Exercise directions:
Your answer should be every line of the records that contains the word "schottky".

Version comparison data
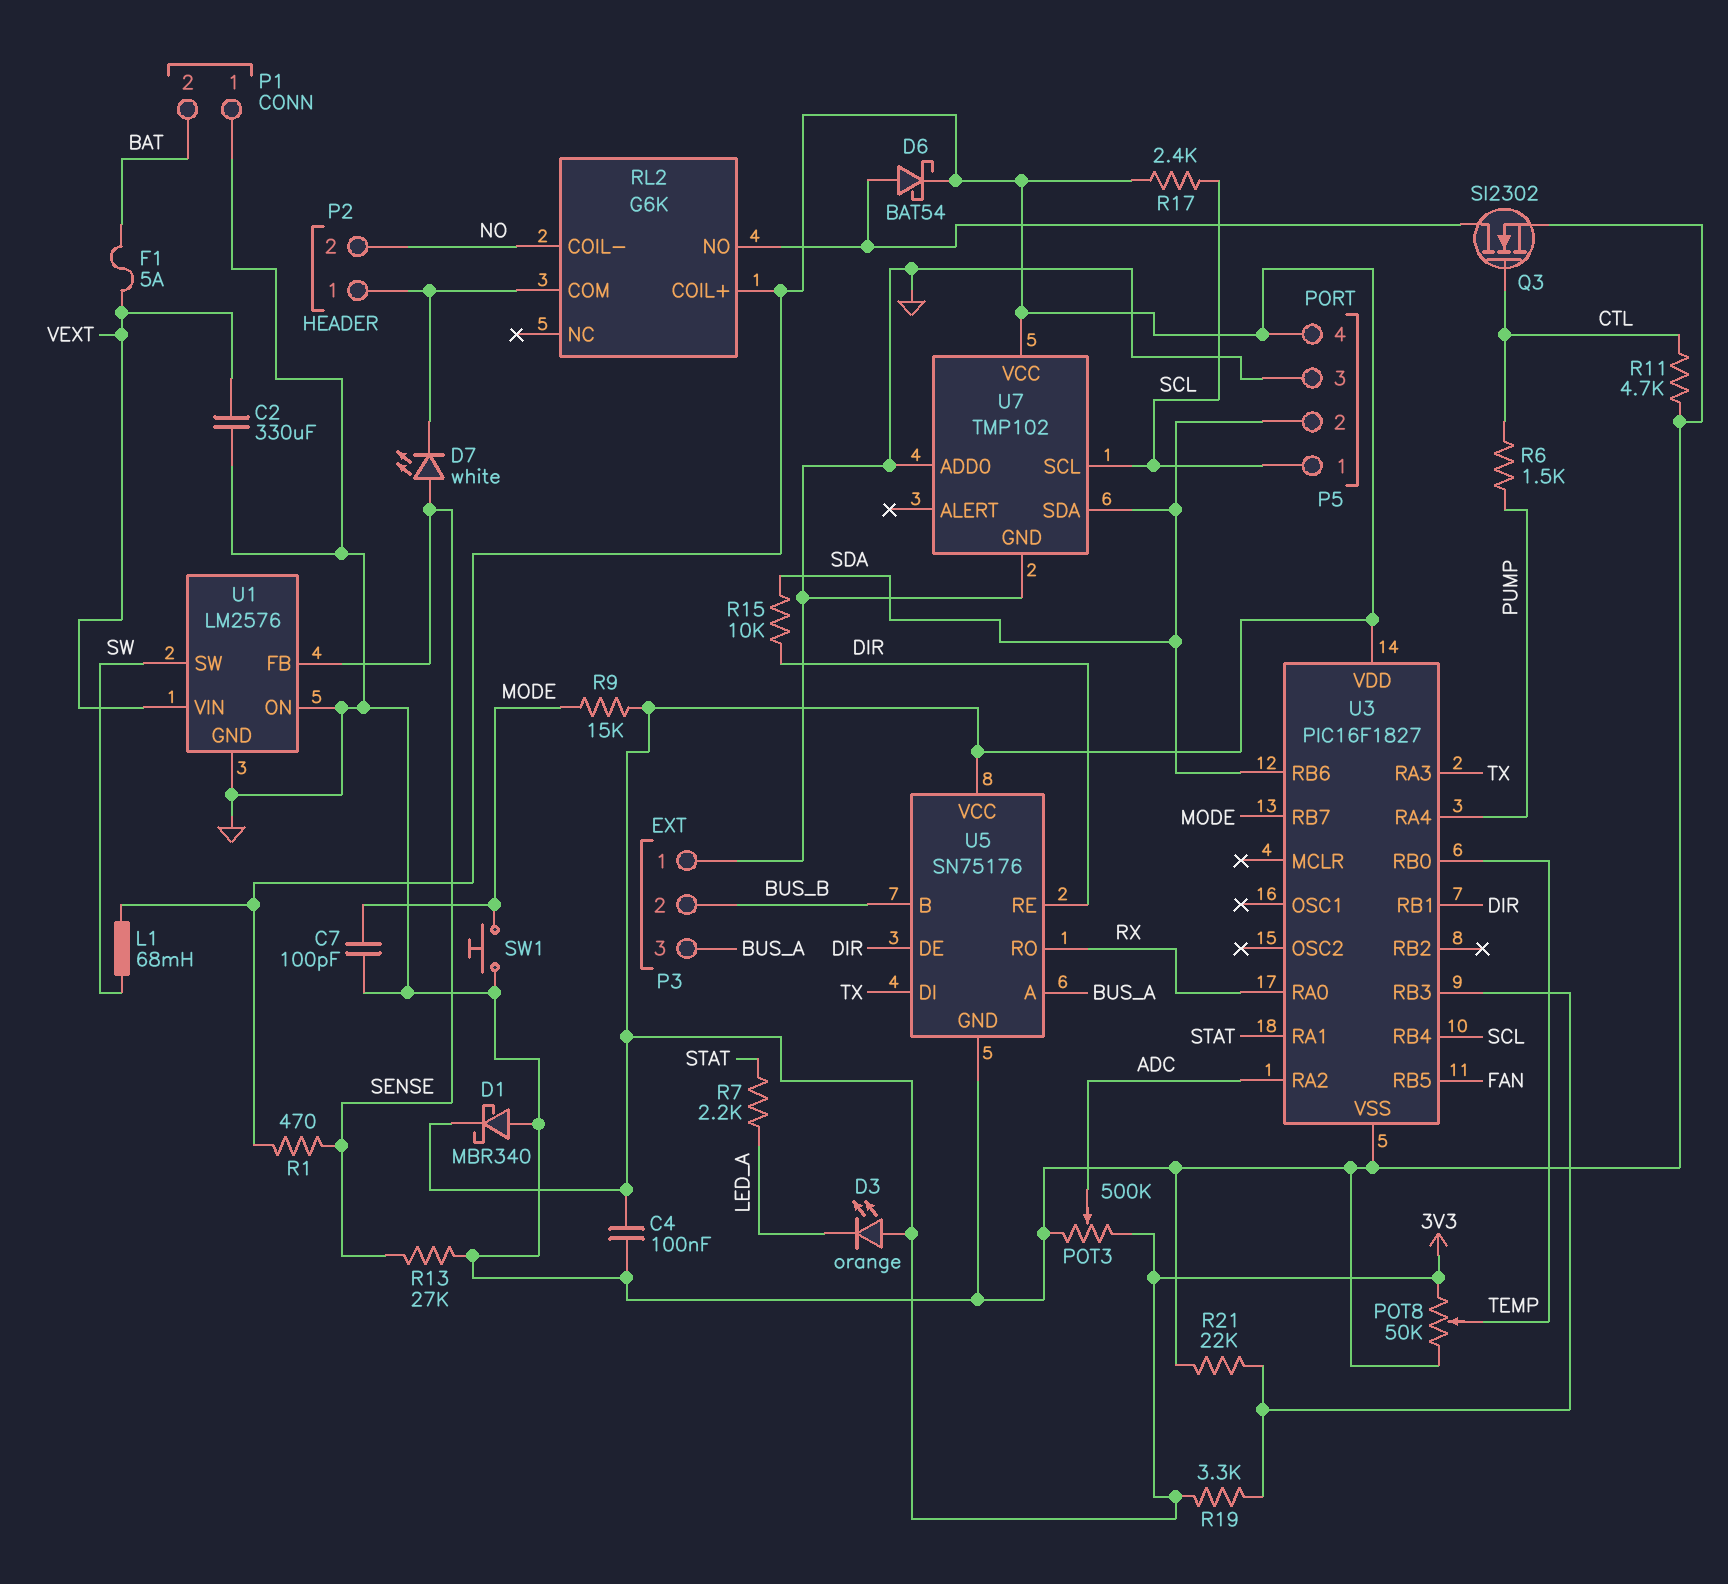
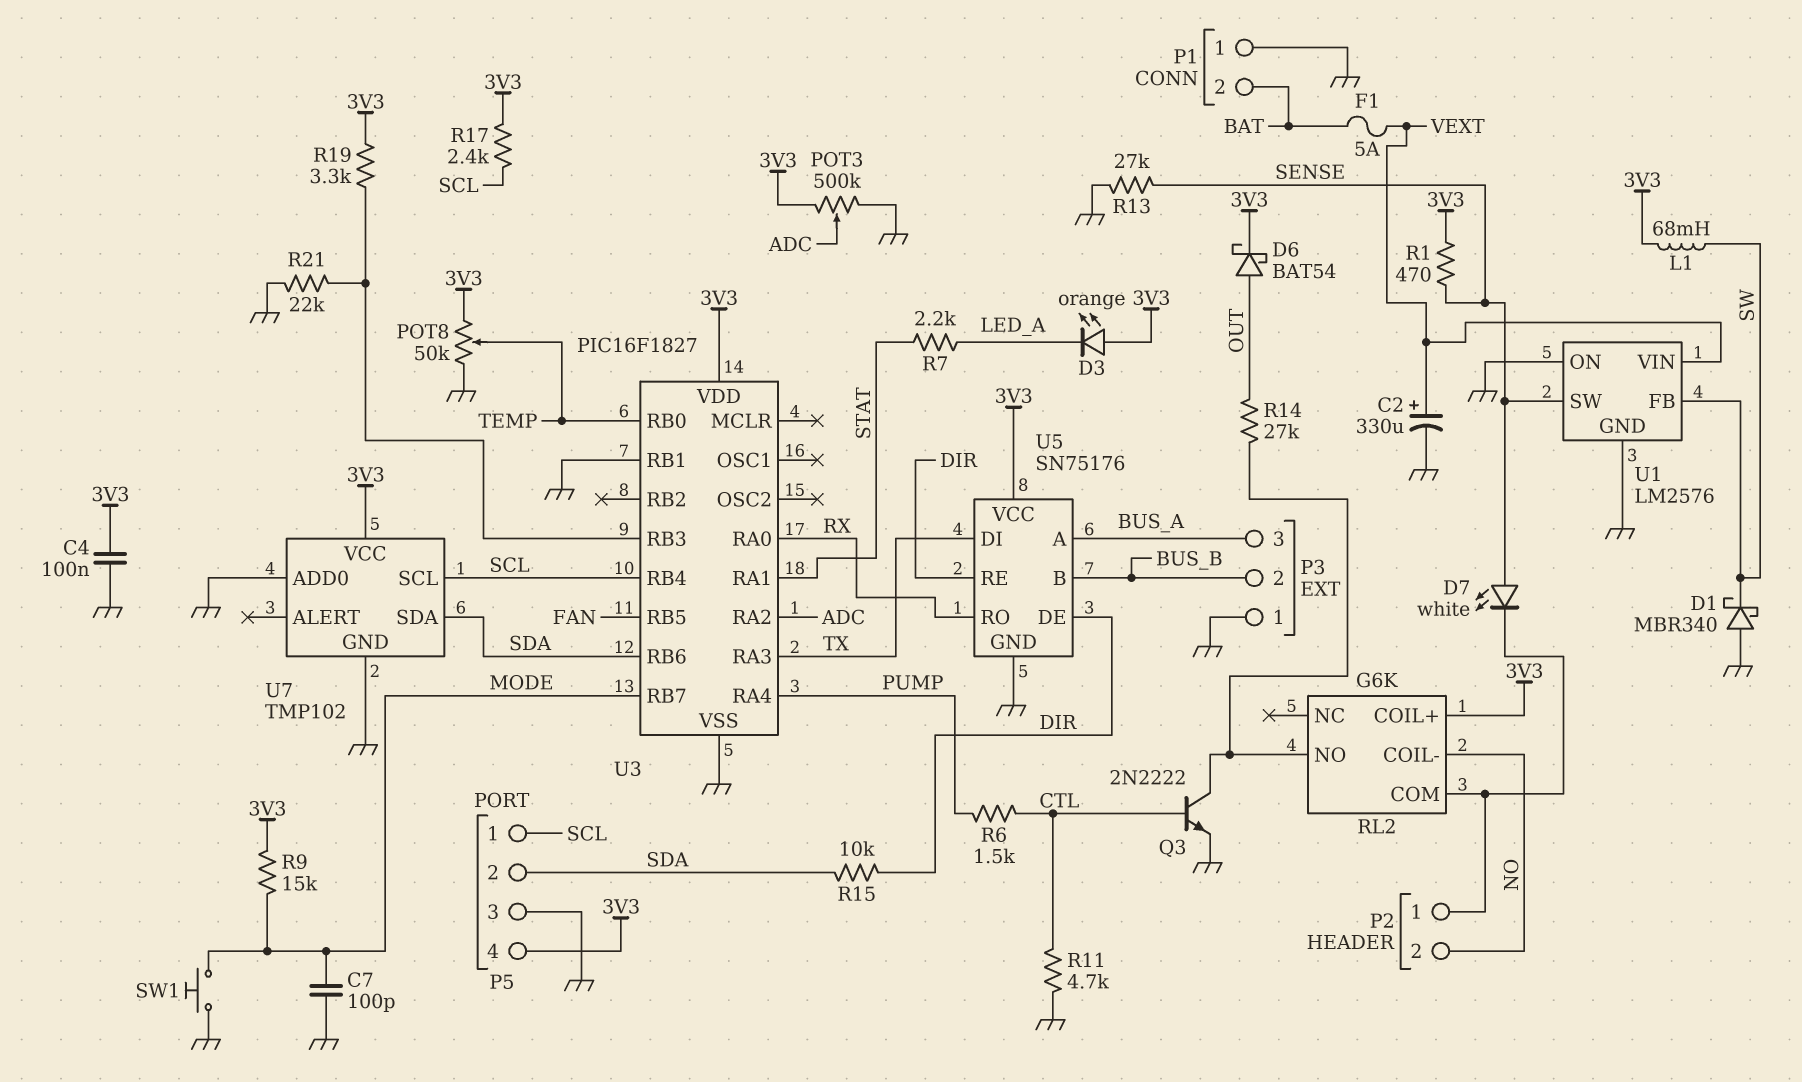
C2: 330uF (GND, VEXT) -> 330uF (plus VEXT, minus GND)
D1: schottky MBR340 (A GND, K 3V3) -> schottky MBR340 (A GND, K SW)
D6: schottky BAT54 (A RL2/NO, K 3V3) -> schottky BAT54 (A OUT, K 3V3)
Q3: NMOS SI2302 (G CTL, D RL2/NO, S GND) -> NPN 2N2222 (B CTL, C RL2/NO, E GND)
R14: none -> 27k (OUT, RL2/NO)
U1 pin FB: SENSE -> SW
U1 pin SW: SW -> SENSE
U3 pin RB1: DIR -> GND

Solution to the problem:
D1: schottky MBR340 (A GND, K 3V3) -> schottky MBR340 (A GND, K SW)
D6: schottky BAT54 (A RL2/NO, K 3V3) -> schottky BAT54 (A OUT, K 3V3)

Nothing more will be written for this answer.